WHAT TO WORK ON: For each line of the listing below that contains the string "biały", copy the line.
——————
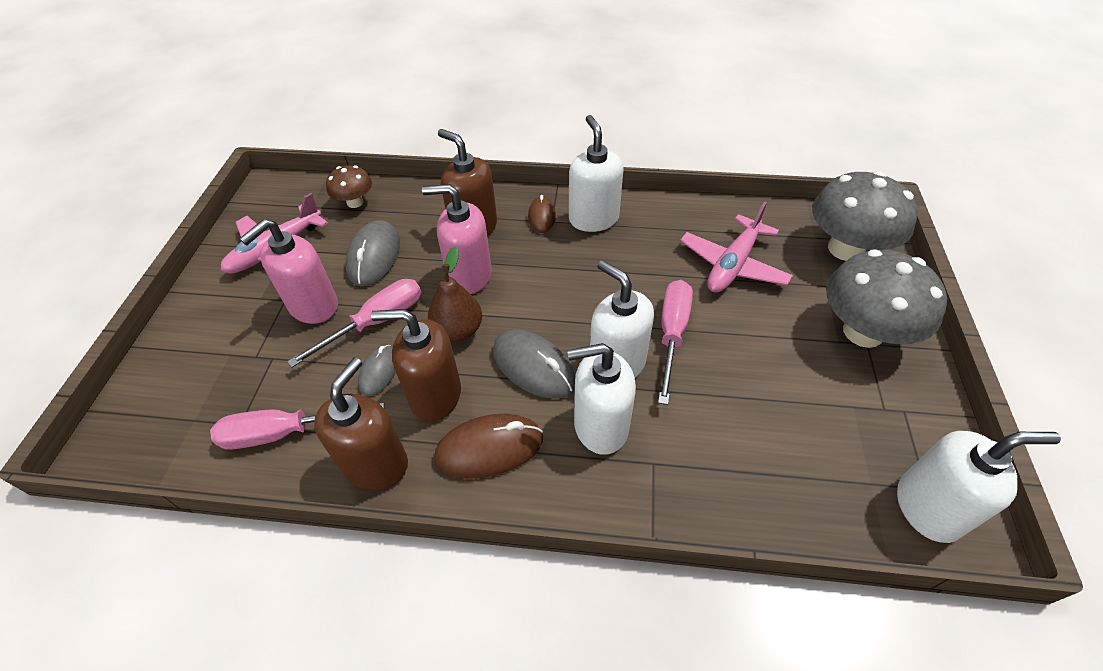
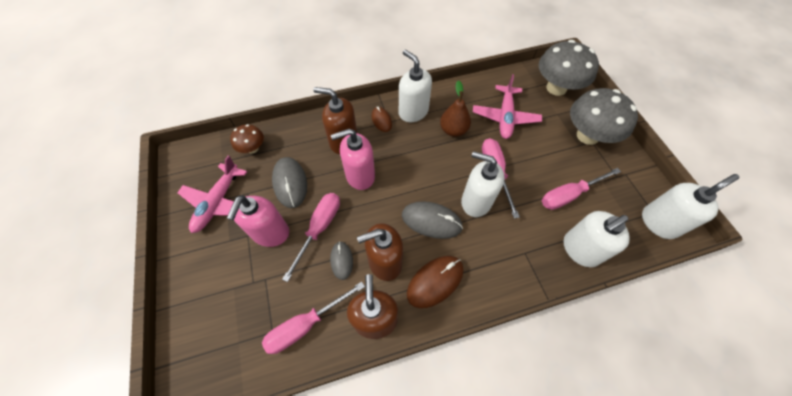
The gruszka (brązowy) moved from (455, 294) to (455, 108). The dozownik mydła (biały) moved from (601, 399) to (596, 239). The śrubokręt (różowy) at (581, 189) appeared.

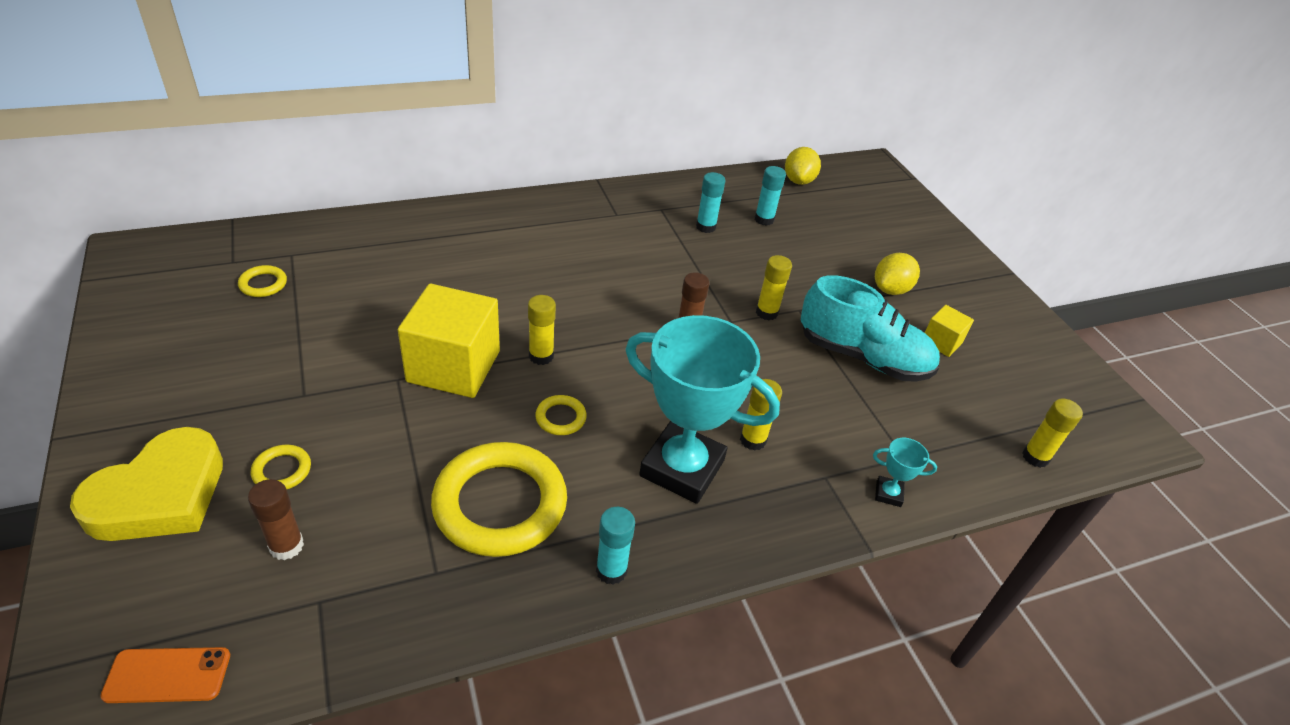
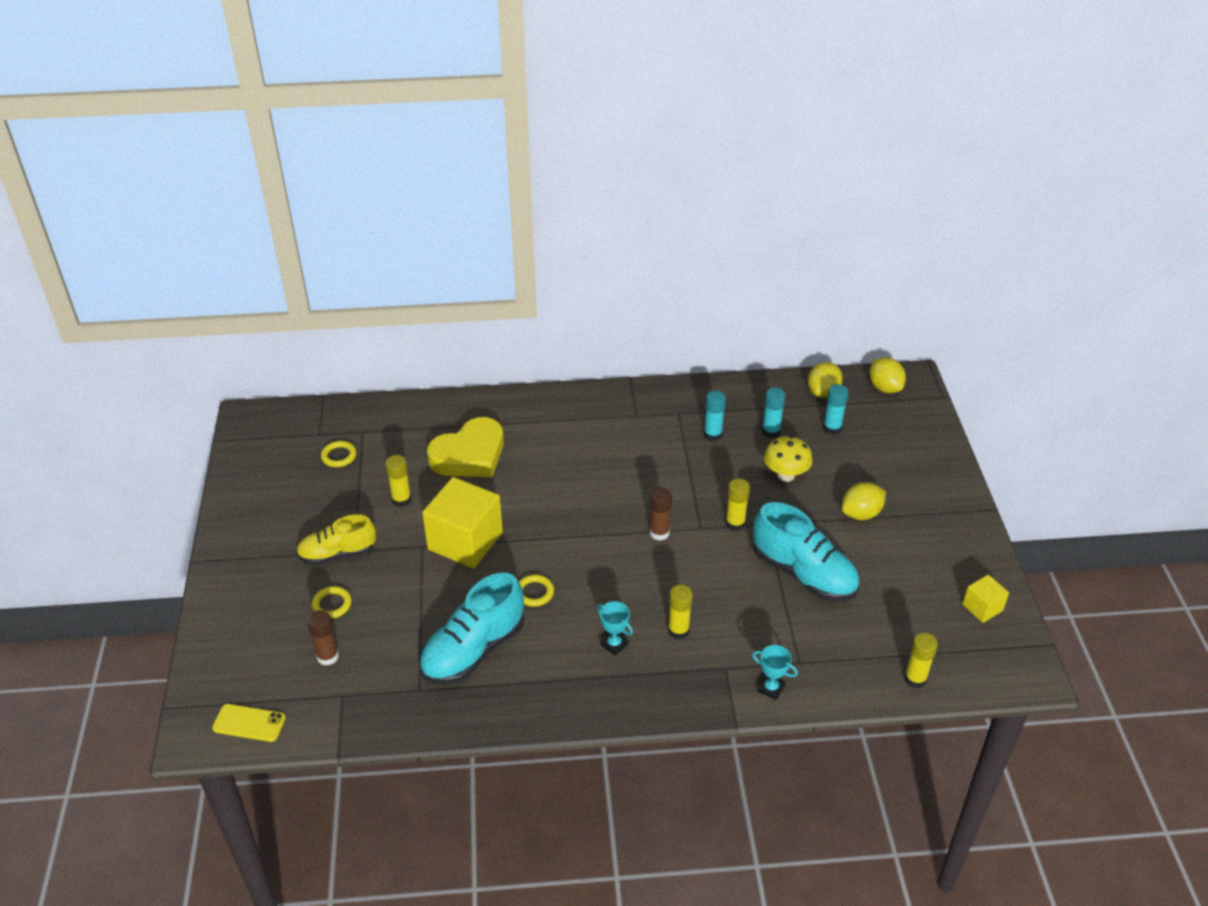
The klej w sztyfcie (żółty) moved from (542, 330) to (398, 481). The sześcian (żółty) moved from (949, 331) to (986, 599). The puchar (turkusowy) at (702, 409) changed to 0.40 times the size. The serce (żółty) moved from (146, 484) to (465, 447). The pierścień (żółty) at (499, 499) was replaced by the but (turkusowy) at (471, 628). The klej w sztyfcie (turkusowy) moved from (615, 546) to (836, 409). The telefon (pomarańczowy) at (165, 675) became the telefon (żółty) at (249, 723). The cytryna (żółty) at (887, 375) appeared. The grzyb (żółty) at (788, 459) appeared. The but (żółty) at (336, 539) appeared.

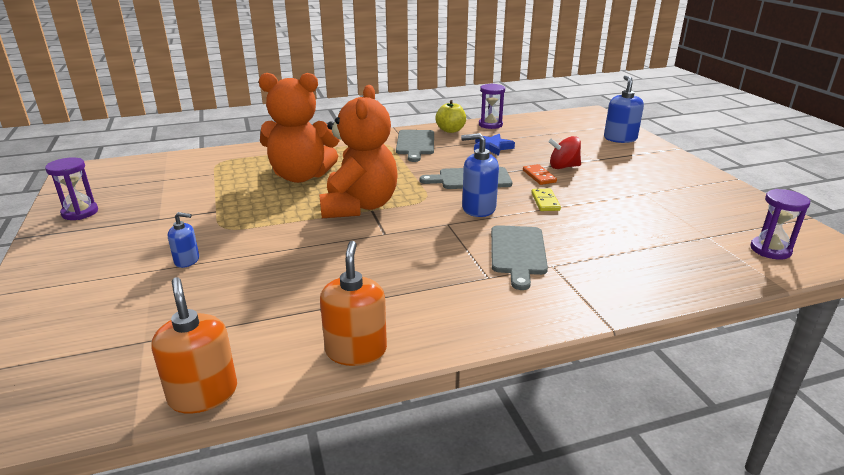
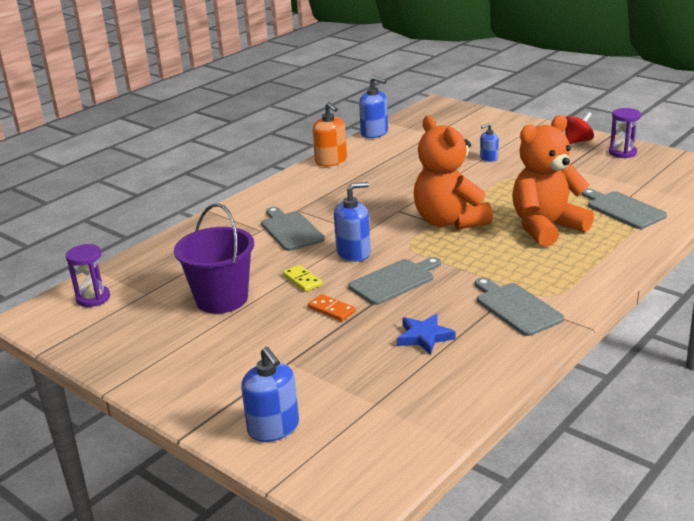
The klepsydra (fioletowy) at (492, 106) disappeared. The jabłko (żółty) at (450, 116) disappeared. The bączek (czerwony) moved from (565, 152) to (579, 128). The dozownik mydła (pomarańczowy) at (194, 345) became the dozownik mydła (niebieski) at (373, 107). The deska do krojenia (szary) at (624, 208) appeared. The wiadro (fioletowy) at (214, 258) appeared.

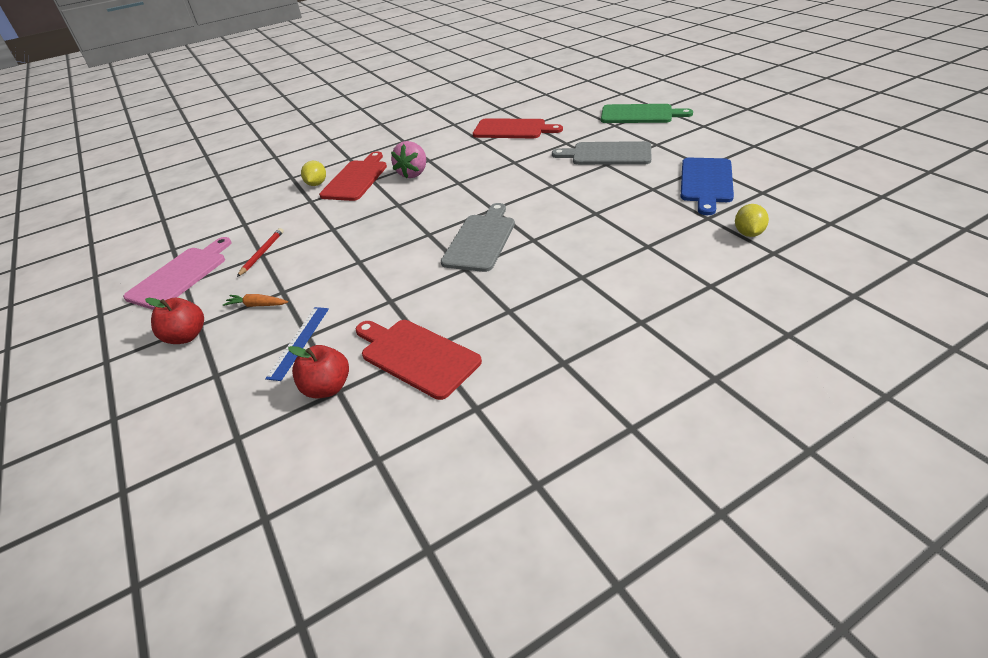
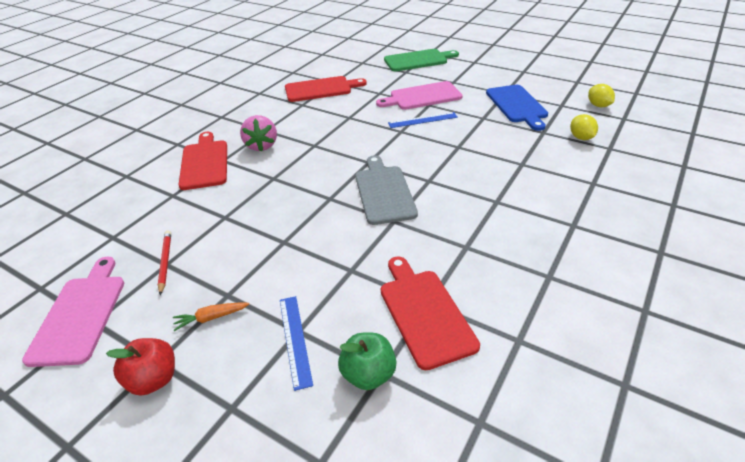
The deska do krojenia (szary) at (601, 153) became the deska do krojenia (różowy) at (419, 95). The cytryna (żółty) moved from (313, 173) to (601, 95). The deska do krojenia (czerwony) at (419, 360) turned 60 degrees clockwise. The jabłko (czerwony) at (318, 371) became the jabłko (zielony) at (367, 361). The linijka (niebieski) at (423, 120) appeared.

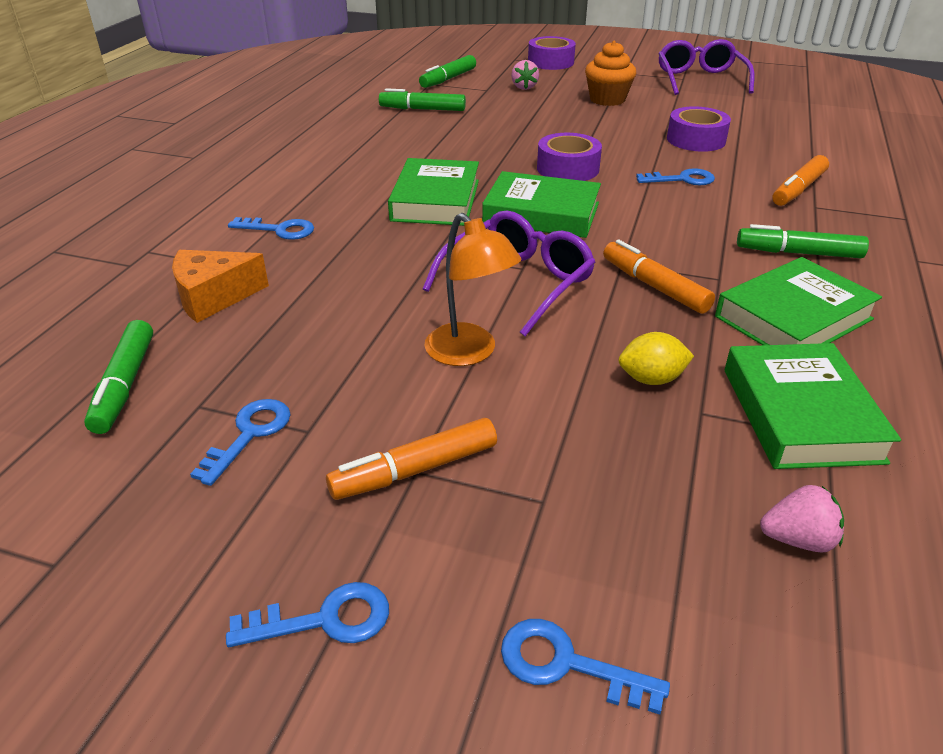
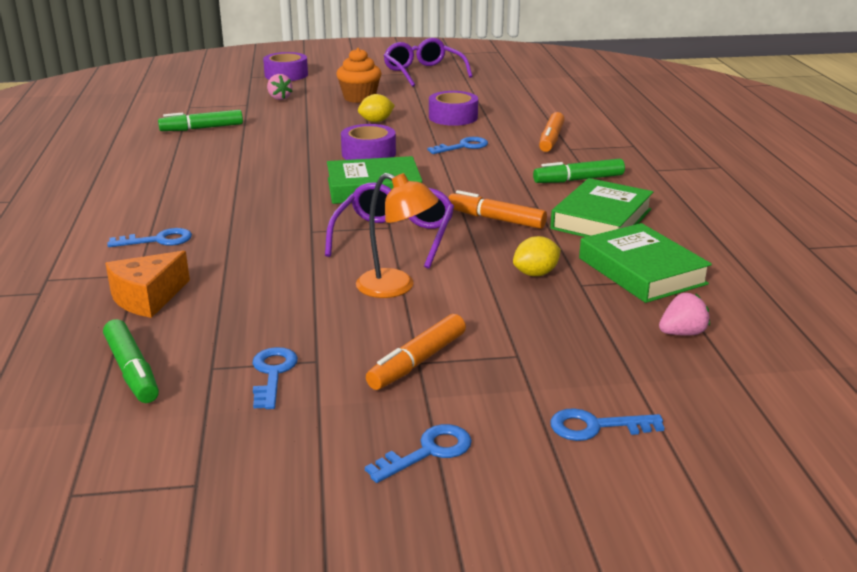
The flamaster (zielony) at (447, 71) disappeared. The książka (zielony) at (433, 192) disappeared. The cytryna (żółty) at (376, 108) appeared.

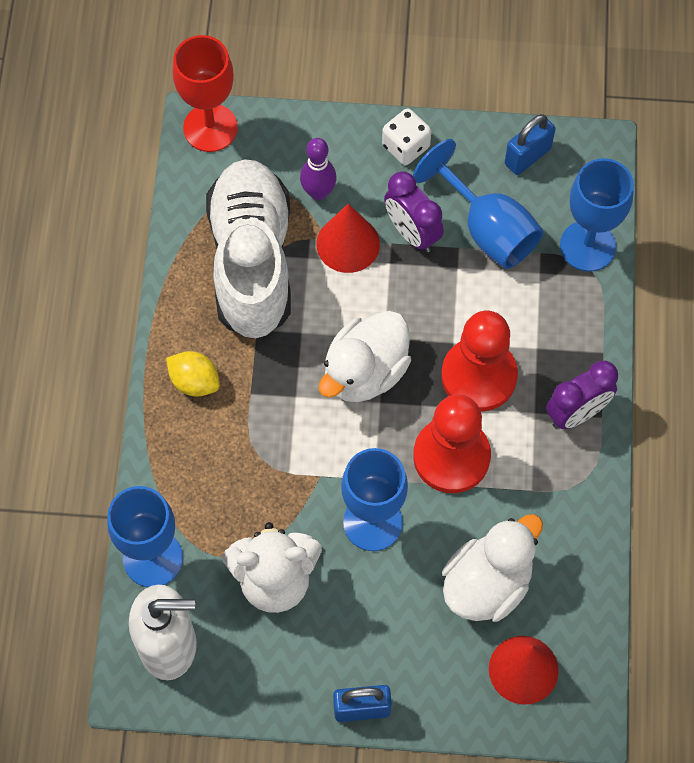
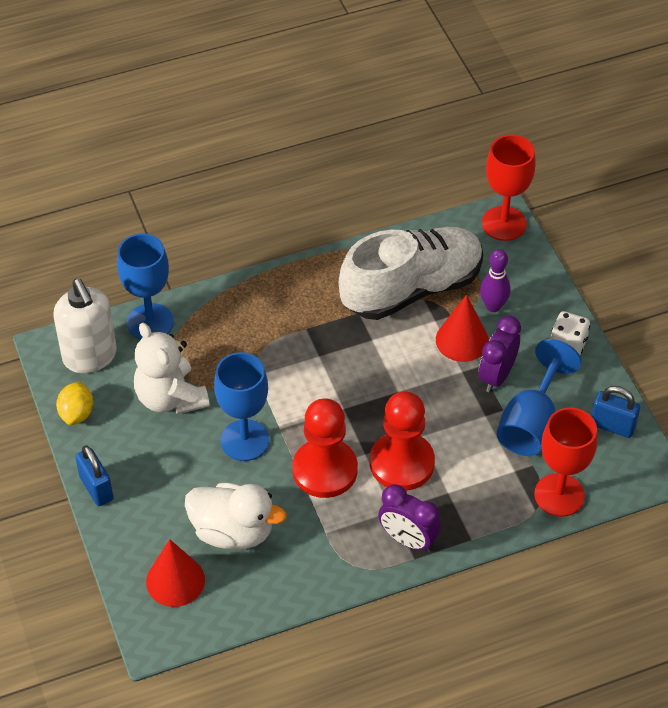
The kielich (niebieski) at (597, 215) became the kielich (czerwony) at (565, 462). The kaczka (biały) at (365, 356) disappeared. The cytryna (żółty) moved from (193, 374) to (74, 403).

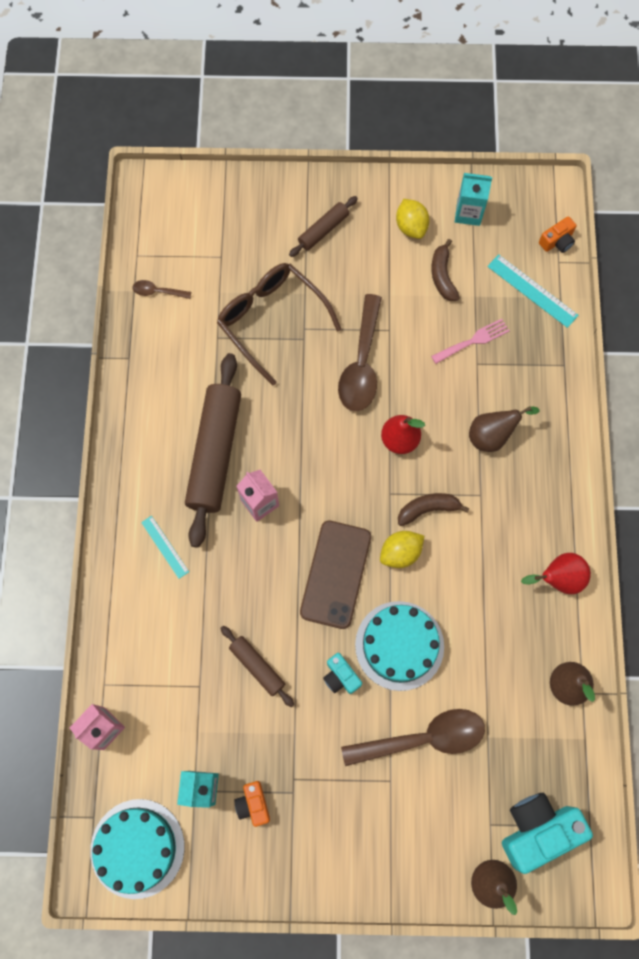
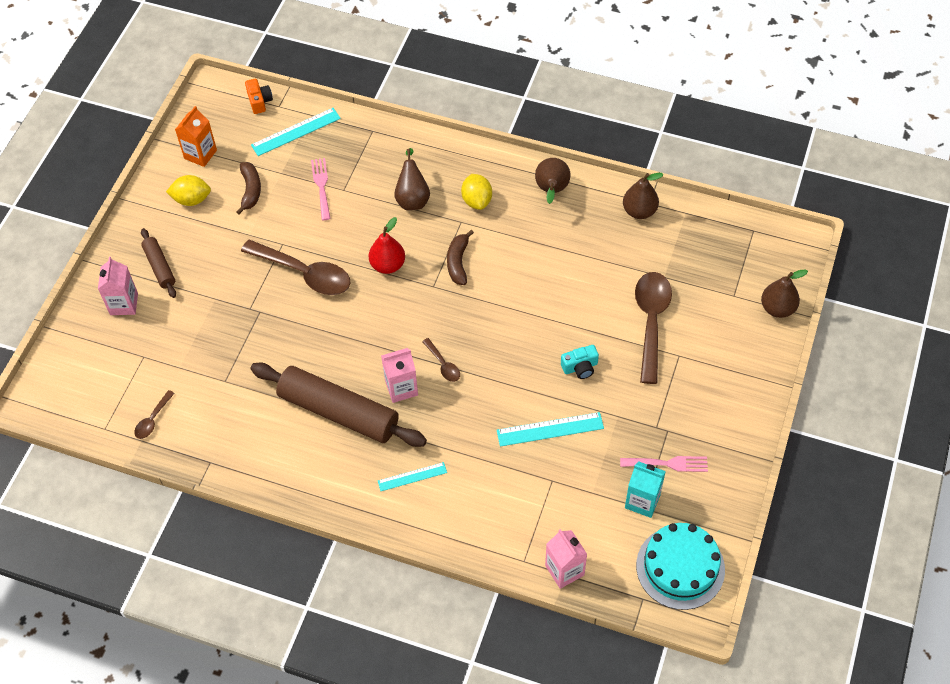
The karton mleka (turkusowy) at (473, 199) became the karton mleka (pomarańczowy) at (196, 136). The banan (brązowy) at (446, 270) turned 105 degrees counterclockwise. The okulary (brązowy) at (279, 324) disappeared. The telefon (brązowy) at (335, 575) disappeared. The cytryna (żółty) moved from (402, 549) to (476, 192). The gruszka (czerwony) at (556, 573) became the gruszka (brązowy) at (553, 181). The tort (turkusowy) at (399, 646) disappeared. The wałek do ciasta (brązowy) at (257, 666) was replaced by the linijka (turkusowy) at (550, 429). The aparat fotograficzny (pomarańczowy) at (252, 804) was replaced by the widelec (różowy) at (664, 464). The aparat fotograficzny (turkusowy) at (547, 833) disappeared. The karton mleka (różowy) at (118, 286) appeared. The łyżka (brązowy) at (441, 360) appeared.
——————
EXERCISE ANSWER:
The gruszka (brązowy) moved from (455, 294) to (455, 108). The dozownik mydła (biały) moved from (601, 399) to (596, 239). The śrubokręt (różowy) at (581, 189) appeared.
The kielich (niebieski) at (597, 215) became the kielich (czerwony) at (565, 462). The kaczka (biały) at (365, 356) disappeared. The cytryna (żółty) moved from (193, 374) to (74, 403).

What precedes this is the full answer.